● Stored data
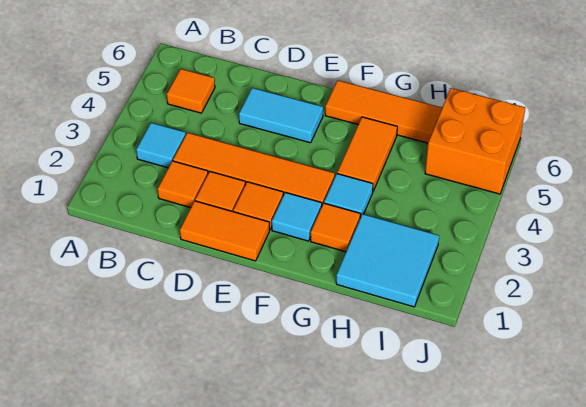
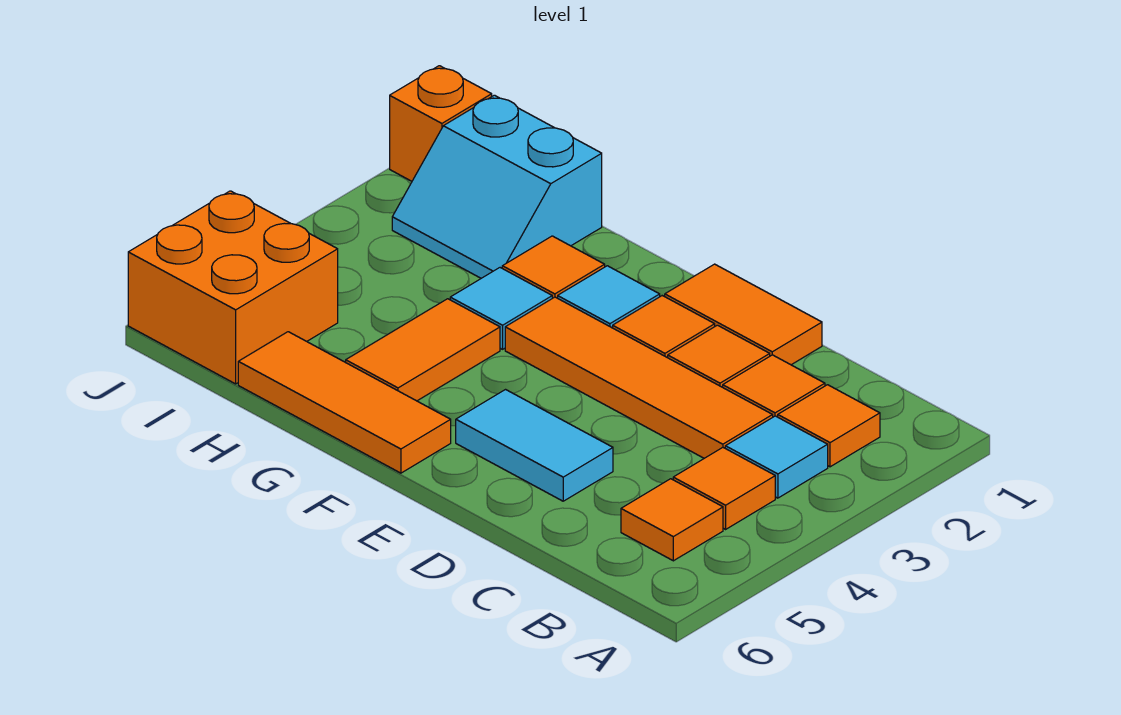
none -> orange tile B2 level 1
none -> orange tile B4 level 1
cyan tile H1:I2 level 1 -> cyan slope H1:I2 level 1 top 1
none -> orange brick J1 level 1

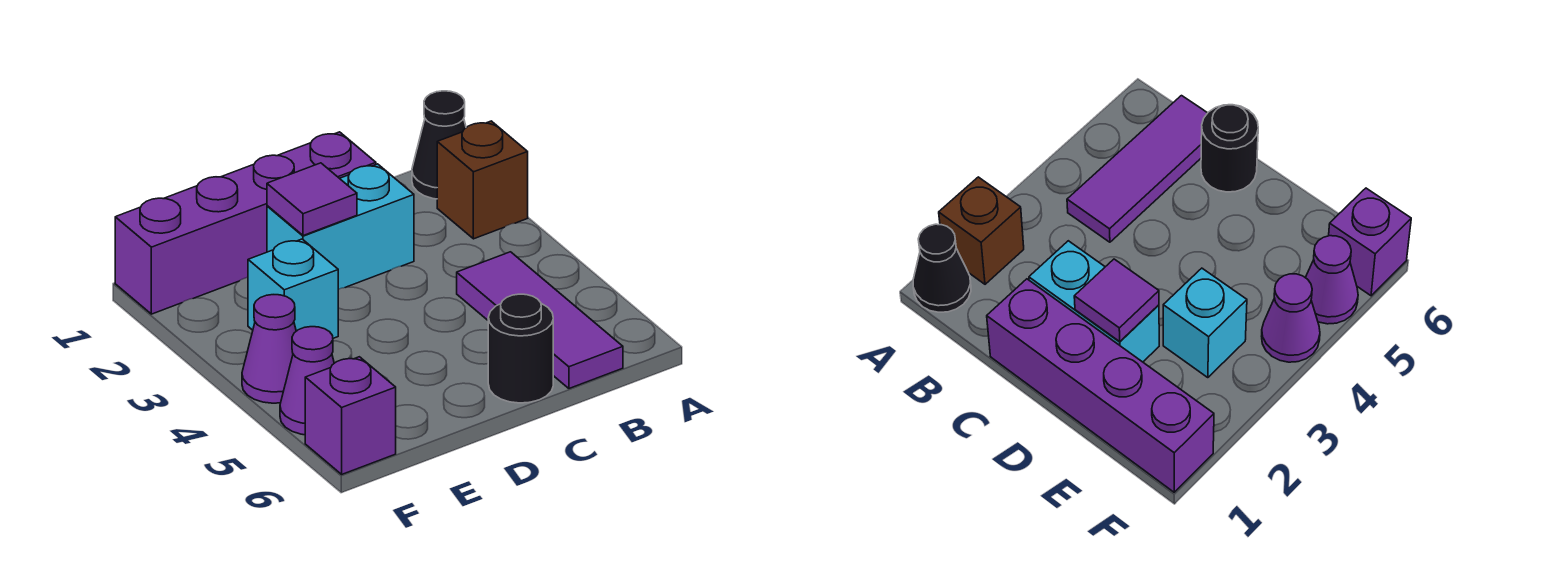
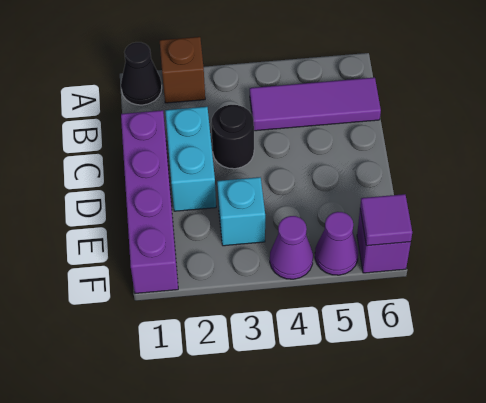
black round brick C6 level 1 -> black round brick C3 level 1
purple tile D2 level 2 -> purple tile F6 level 2

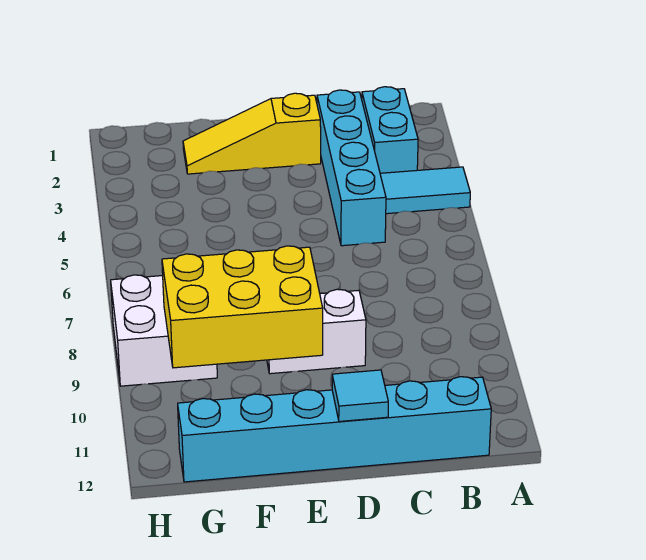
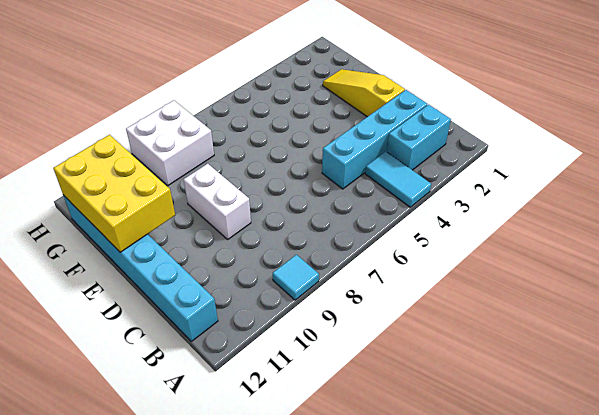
cyan tile D12 level 2 -> cyan tile A9 level 1
yellow brick E9:G10 level 2 -> yellow brick E11:G12 level 2

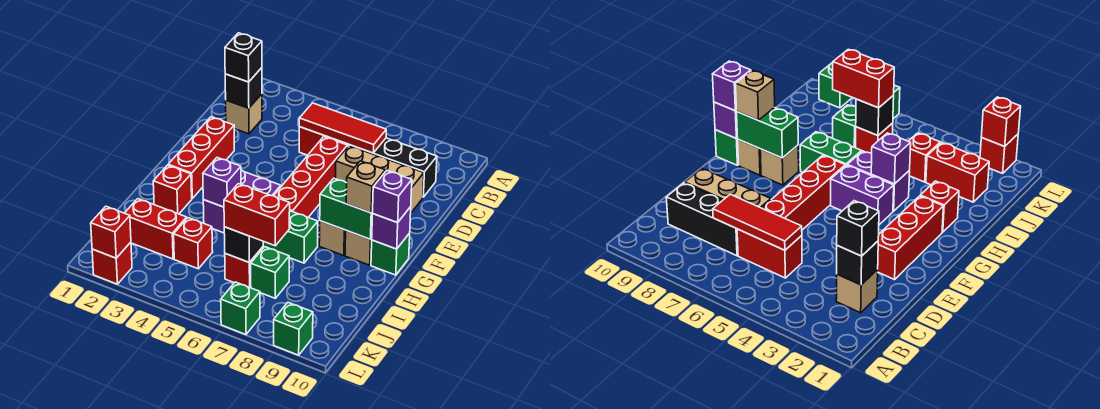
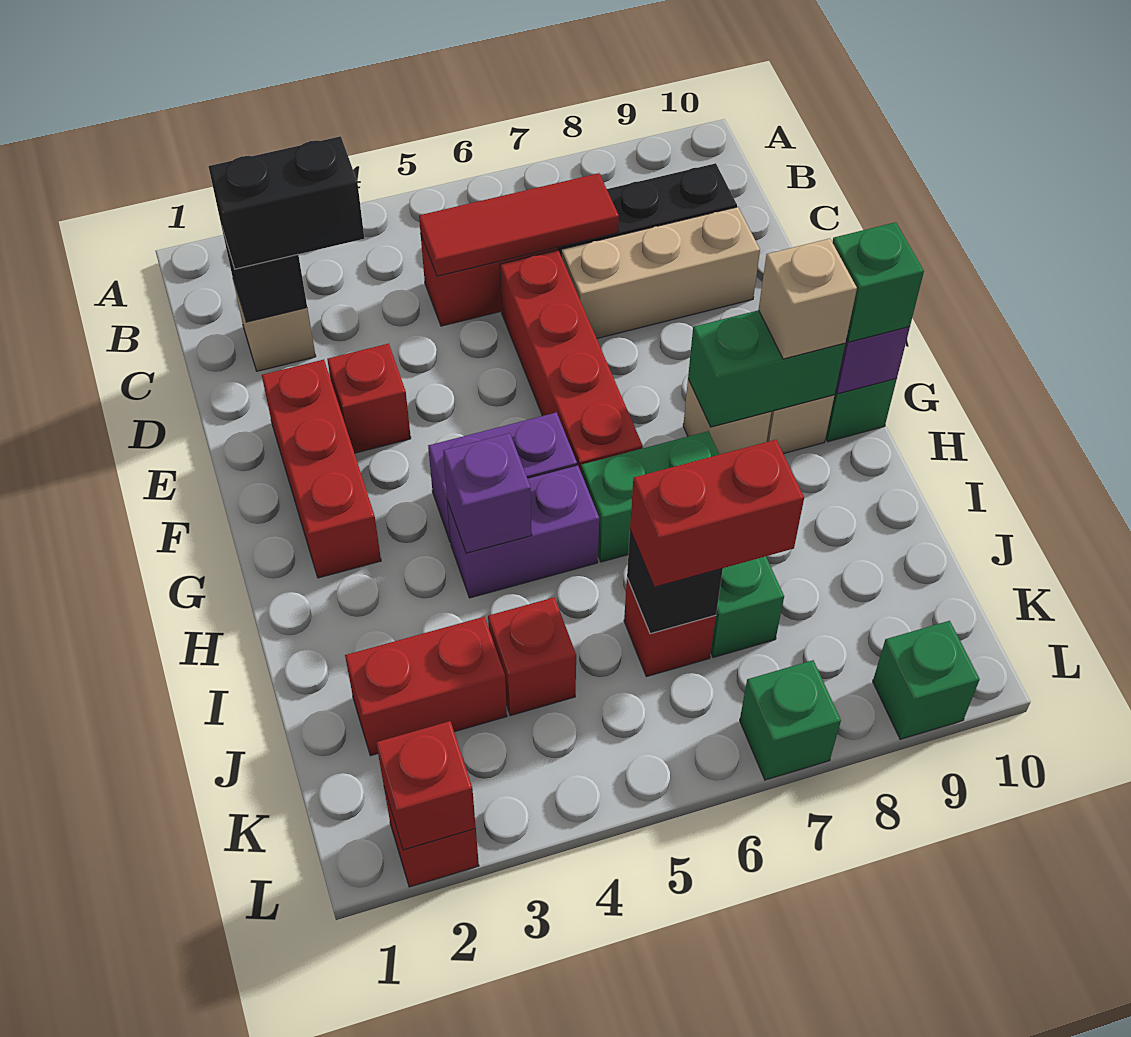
black brick C2 level 3 -> black brick C2:C3 level 3
purple brick G10 level 3 -> green brick G10 level 3
red brick H2 level 1 -> red brick E3 level 1

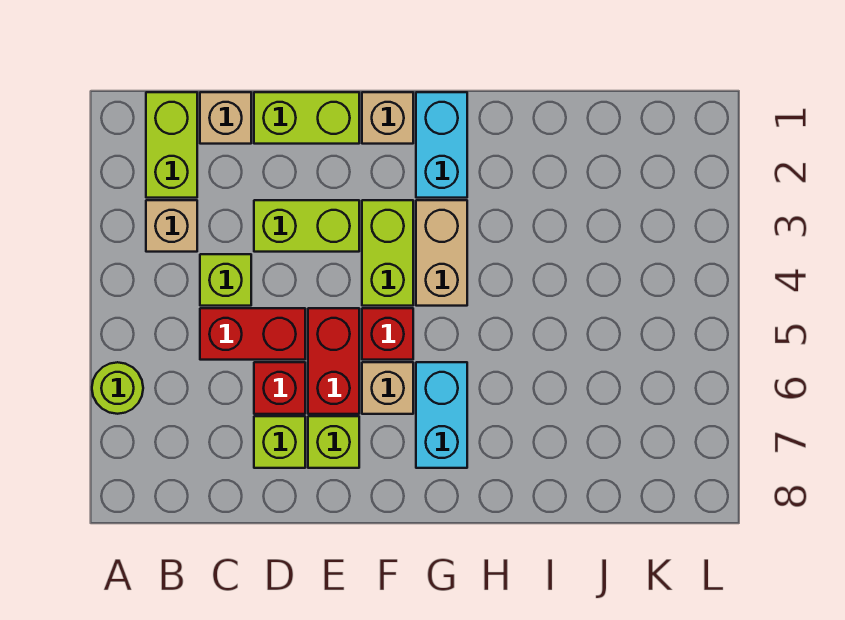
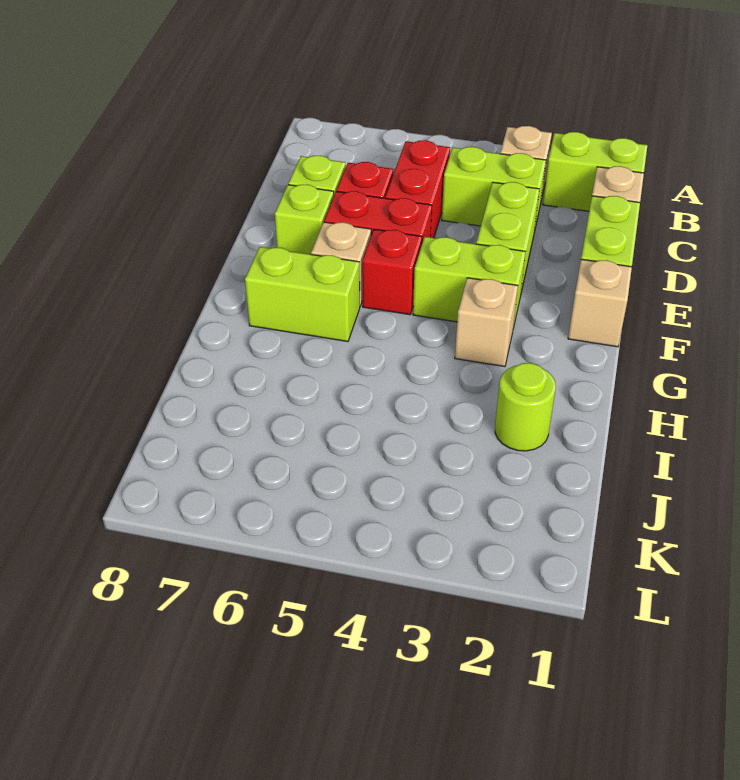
lime round brick A6 level 1 -> lime round brick I2 level 1
lime brick C4 level 1 -> lime brick C3:C4 level 1
cyan brick G1:G2 level 1 -> none
tan brick G3:G4 level 1 -> tan brick G3 level 1
cyan brick G6:G7 level 1 -> lime brick G6:G7 level 1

● Exercise details
Begin at the first line of the data above and repeat each line exactly, stopping after the line containing "yellow brick E9:G10". Omit the pictures.

● Task answer
none -> orange tile B2 level 1
none -> orange tile B4 level 1
cyan tile H1:I2 level 1 -> cyan slope H1:I2 level 1 top 1
none -> orange brick J1 level 1

black round brick C6 level 1 -> black round brick C3 level 1
purple tile D2 level 2 -> purple tile F6 level 2

cyan tile D12 level 2 -> cyan tile A9 level 1
yellow brick E9:G10 level 2 -> yellow brick E11:G12 level 2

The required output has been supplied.